**THE DATA:**
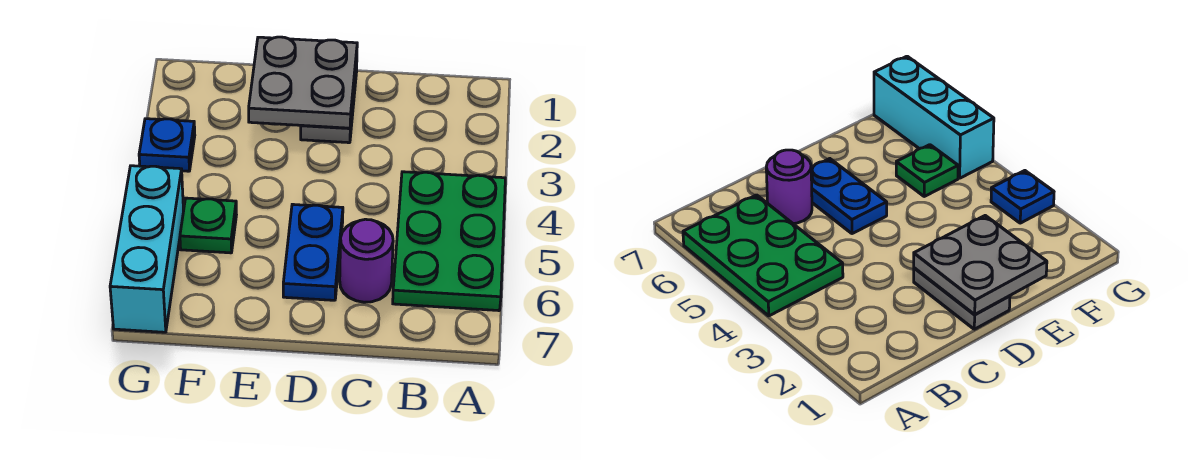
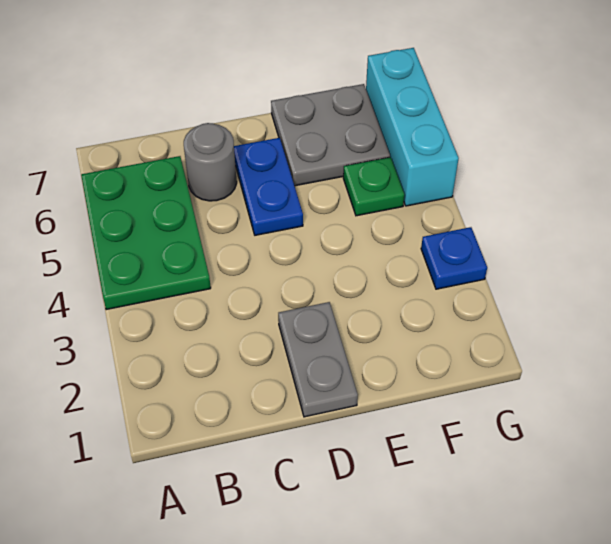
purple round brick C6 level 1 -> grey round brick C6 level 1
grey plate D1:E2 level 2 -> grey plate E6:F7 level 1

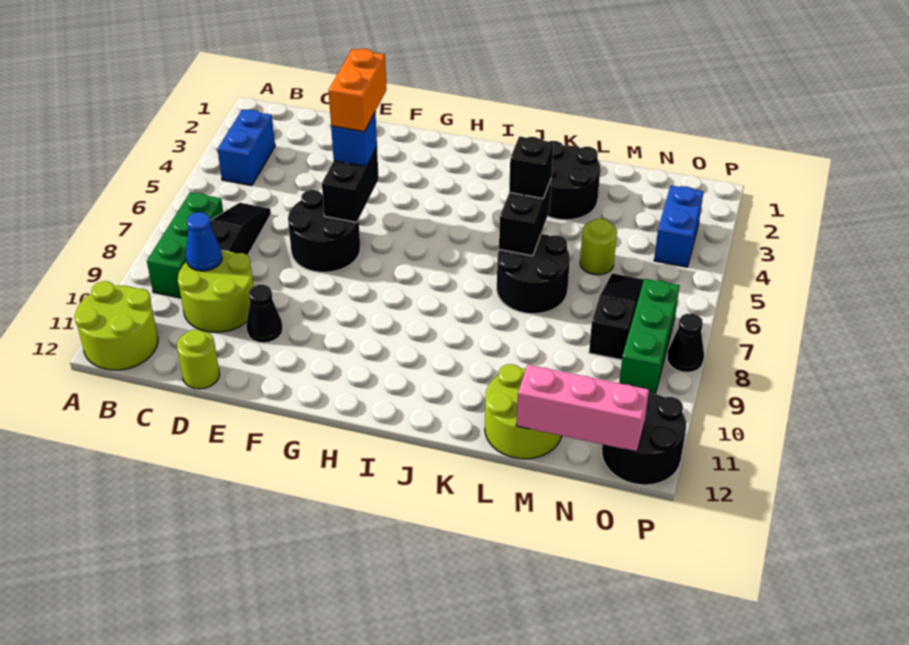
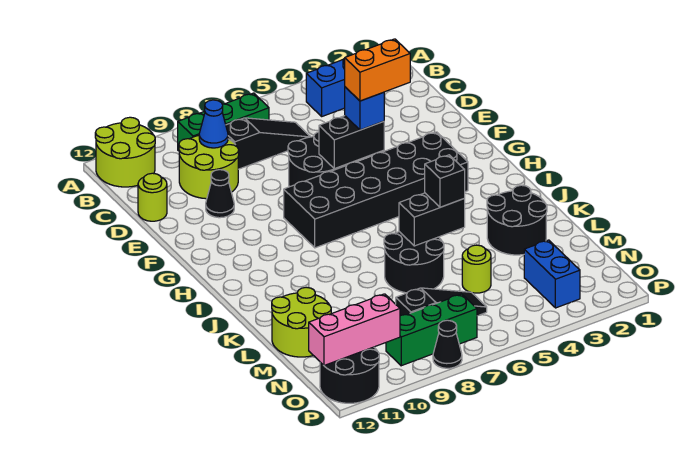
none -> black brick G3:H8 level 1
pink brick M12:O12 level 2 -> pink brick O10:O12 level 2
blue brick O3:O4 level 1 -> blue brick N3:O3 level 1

**WHAT TO WORK ON:**
Count the lines in the records above that contain "grey". Reply with the number only.

**OUTPUT FOR THIS TASK:**
2